# THE RECORDS

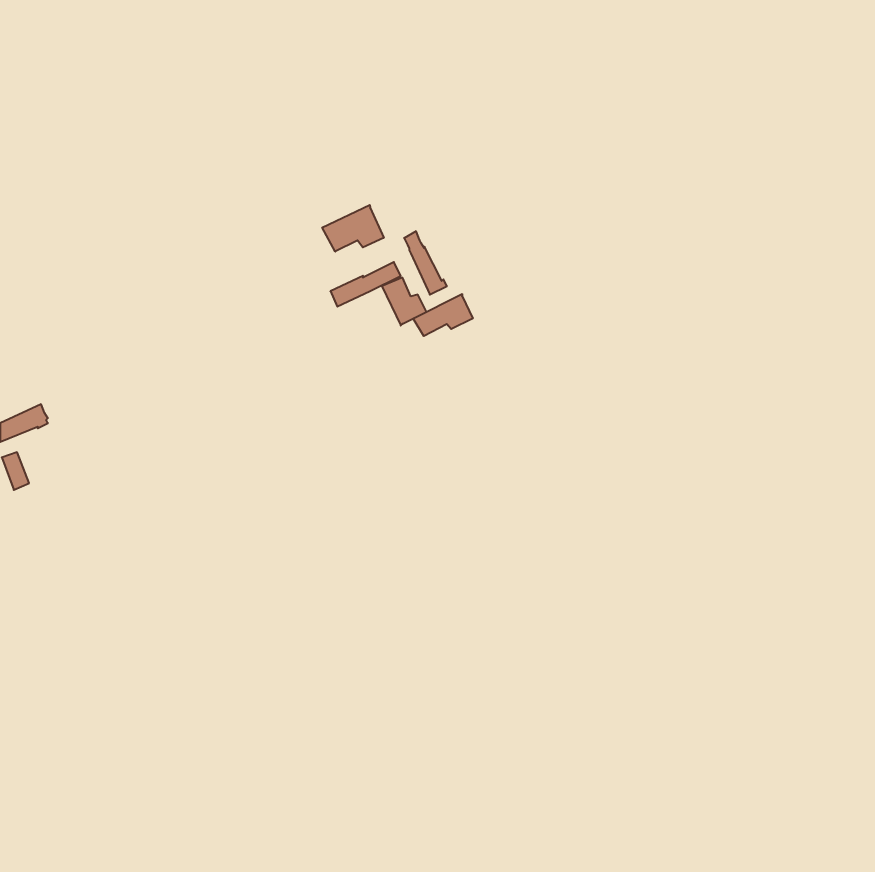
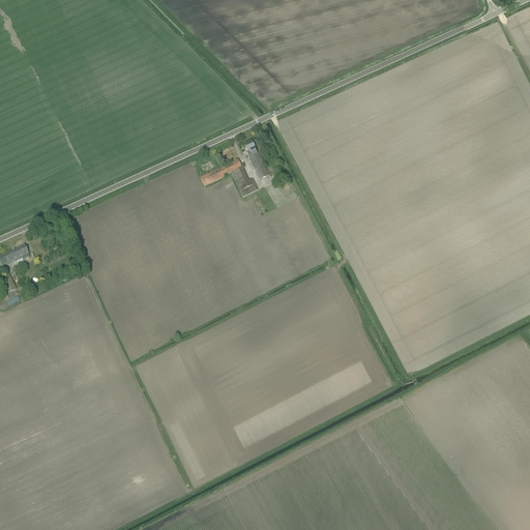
building: [322,205,384,252] -> none
building: [413,294,473,336] -> none

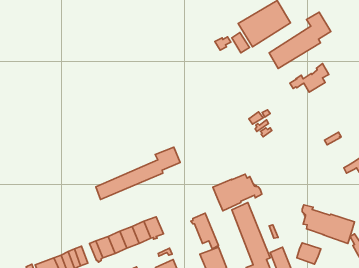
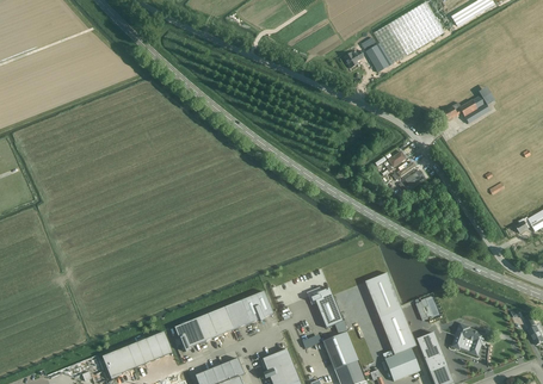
building: [269,12,331,69] -> none
building: [96,147,180,200] -> none
building: [213,174,262,211] -> none
building: [302,205,355,243] -> none

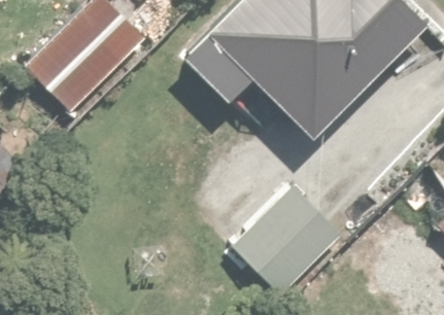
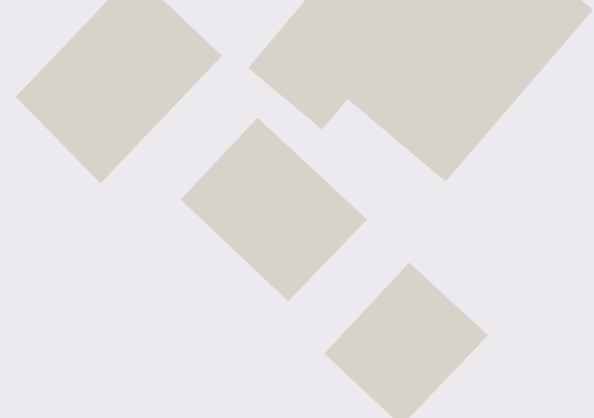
building: none -> [180,117,368,302]

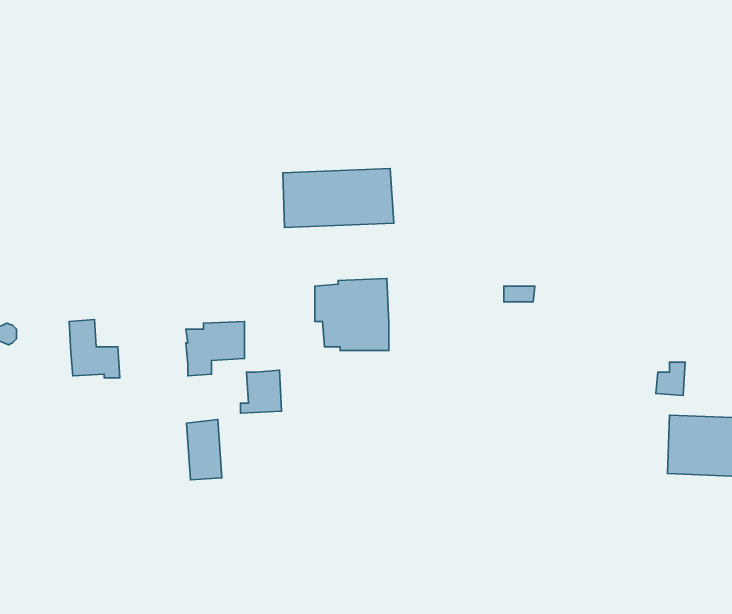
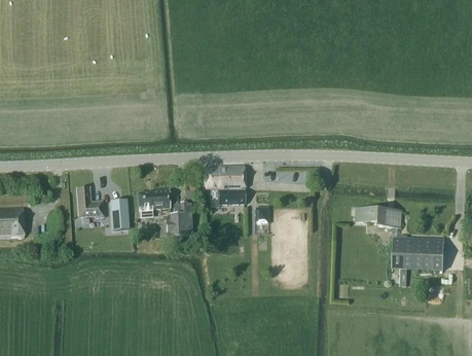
building: [283,168,394,227] -> none
building: none -> [355,207,387,225]
building: [187,419,222,480] -> [110,198,129,229]

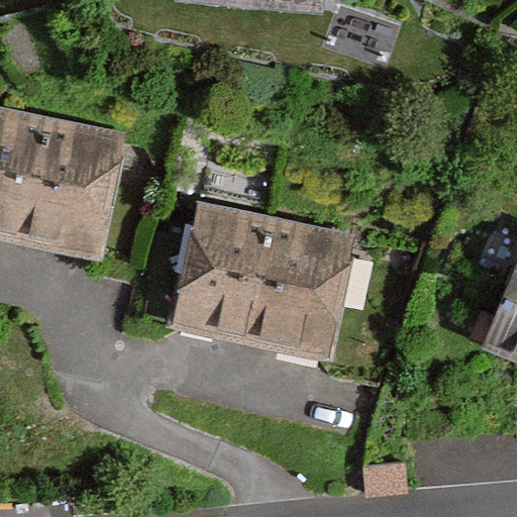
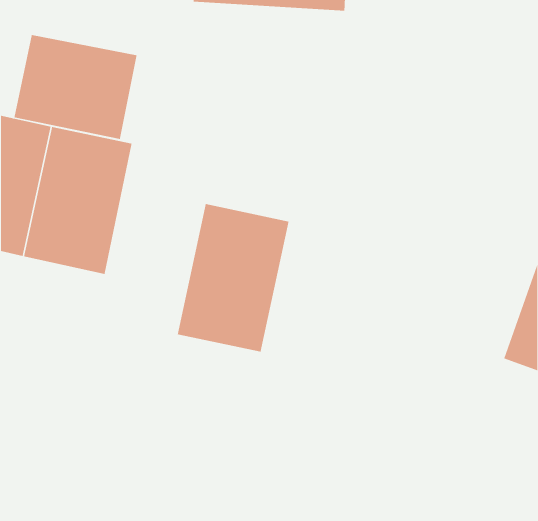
building: none -> [14,34,137,140]
building: [250,212,356,354] -> none

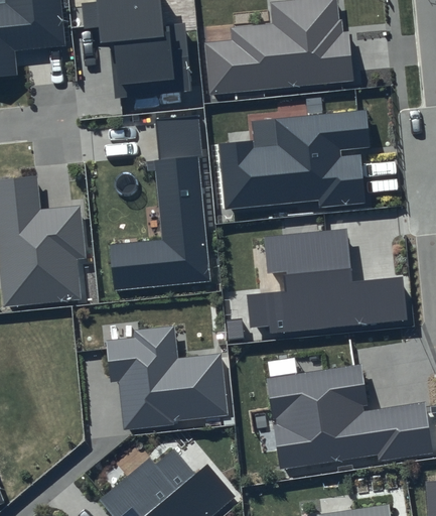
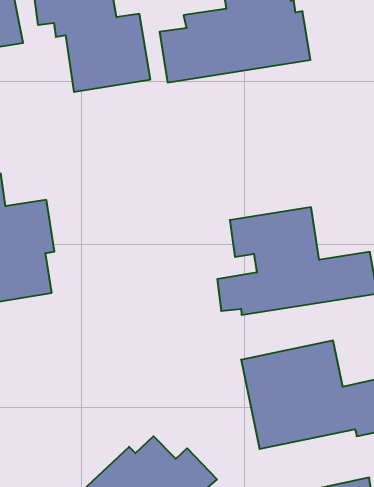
building: [219,110,369,210] -> none
building: [109,115,210,290] -> none
building: [107,326,229,429] -> none

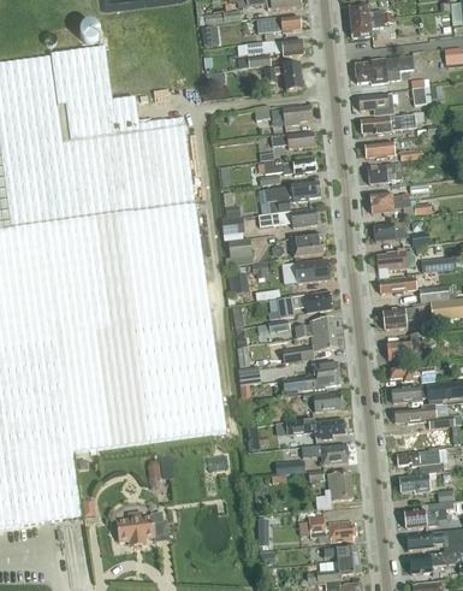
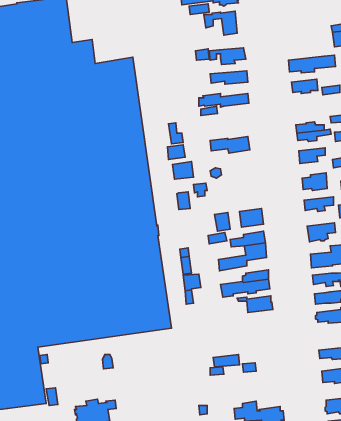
building: [354,57,412,84] -> none
building: [357,93,398,116] -> none
building: [367,165,410,185] -> none
building: [266,181,320,213] -> none
building: [291,234,323,256] -> none
building: [283,259,328,284] -> none
building: [285,419,345,439] -> none
building: [299,444,349,466] -> none
building: [315,472,352,509] -> none

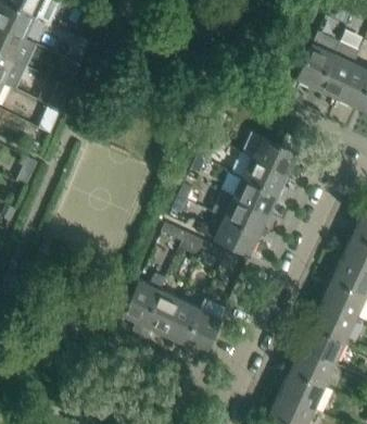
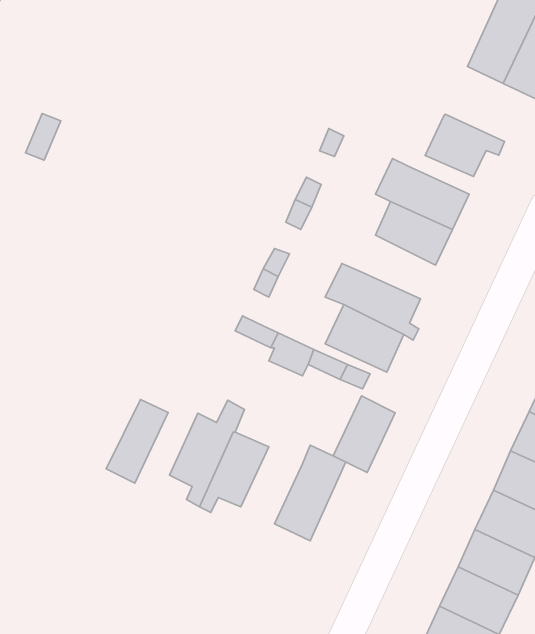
building: none -> [425,114,505,176]
building: [232,177,277,214] -> none
building: none -> [106,399,168,483]
building: [164,300,200,345] -> [333,396,395,473]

# WORK INSTRUCTION
Set down, word for word, only the lines running from the line with "building: [219,110,369,210] -> none" through the final line of the entries above, omitting all pictures.

# TASK RESULT
building: [219,110,369,210] -> none
building: [109,115,210,290] -> none
building: [107,326,229,429] -> none

building: [354,57,412,84] -> none
building: [357,93,398,116] -> none
building: [367,165,410,185] -> none
building: [266,181,320,213] -> none
building: [291,234,323,256] -> none
building: [283,259,328,284] -> none
building: [285,419,345,439] -> none
building: [299,444,349,466] -> none
building: [315,472,352,509] -> none

building: none -> [425,114,505,176]
building: [232,177,277,214] -> none
building: none -> [106,399,168,483]
building: [164,300,200,345] -> [333,396,395,473]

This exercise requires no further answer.